╭─ DATA TO PROCESS

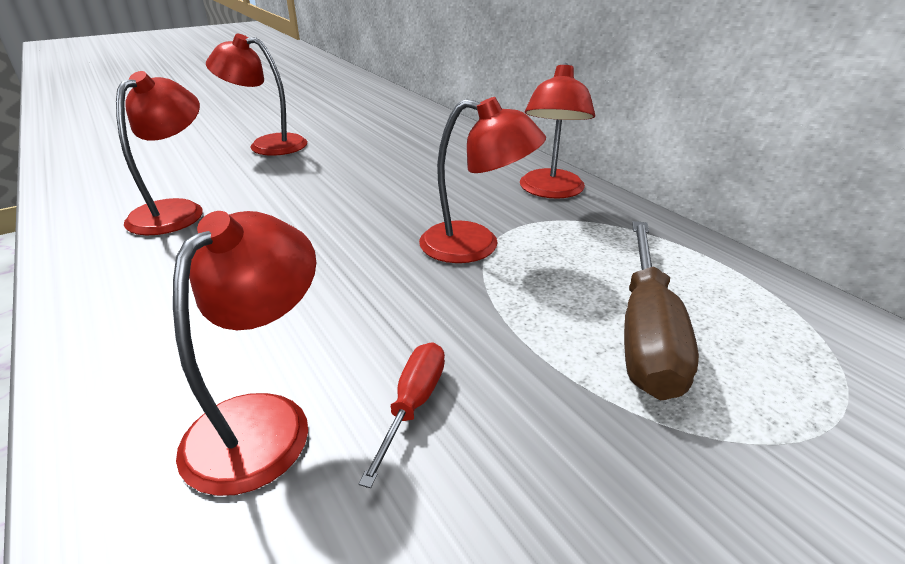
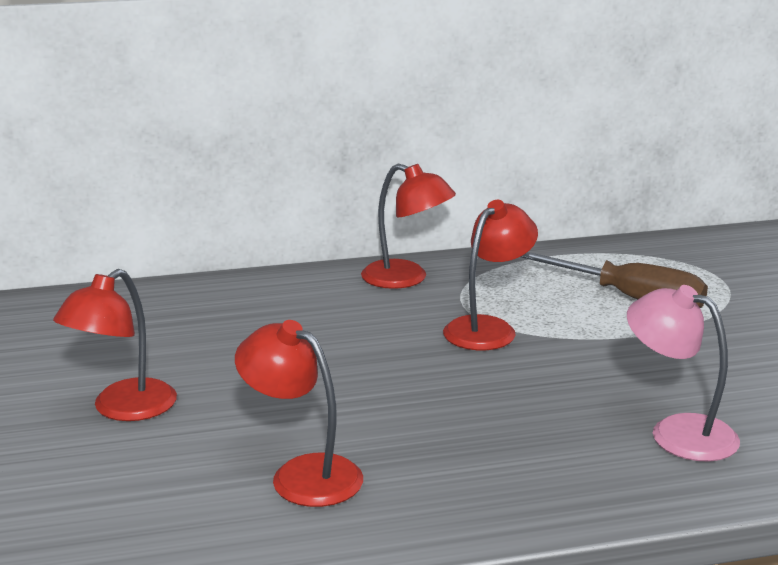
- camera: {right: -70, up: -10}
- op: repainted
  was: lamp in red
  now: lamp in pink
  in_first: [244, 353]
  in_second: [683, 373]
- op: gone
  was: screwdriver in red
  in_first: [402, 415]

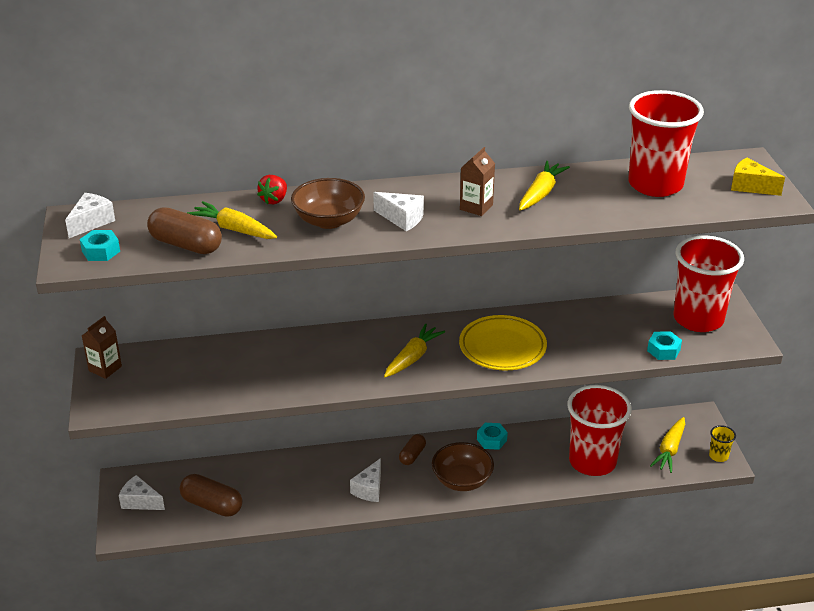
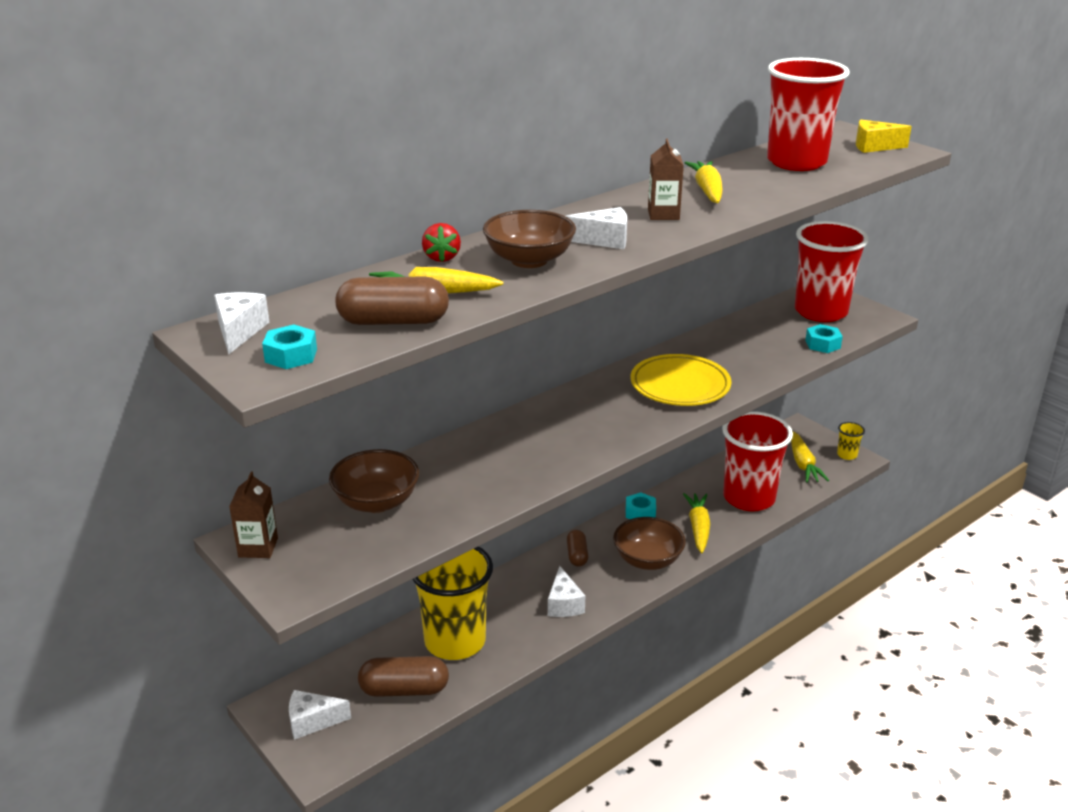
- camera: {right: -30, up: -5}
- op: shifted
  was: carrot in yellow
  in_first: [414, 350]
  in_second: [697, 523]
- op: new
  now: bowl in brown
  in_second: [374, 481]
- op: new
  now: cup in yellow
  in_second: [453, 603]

╰─

**EXERCISE DETAILS**
The records above must be returned exactly, with each picture omitted.

**RESULT OF THIS EXERCISE**
- camera: {right: -70, up: -10}
- op: repainted
  was: lamp in red
  now: lamp in pink
  in_first: [244, 353]
  in_second: [683, 373]
- op: gone
  was: screwdriver in red
  in_first: [402, 415]

- camera: {right: -30, up: -5}
- op: shifted
  was: carrot in yellow
  in_first: [414, 350]
  in_second: [697, 523]
- op: new
  now: bowl in brown
  in_second: [374, 481]
- op: new
  now: cup in yellow
  in_second: [453, 603]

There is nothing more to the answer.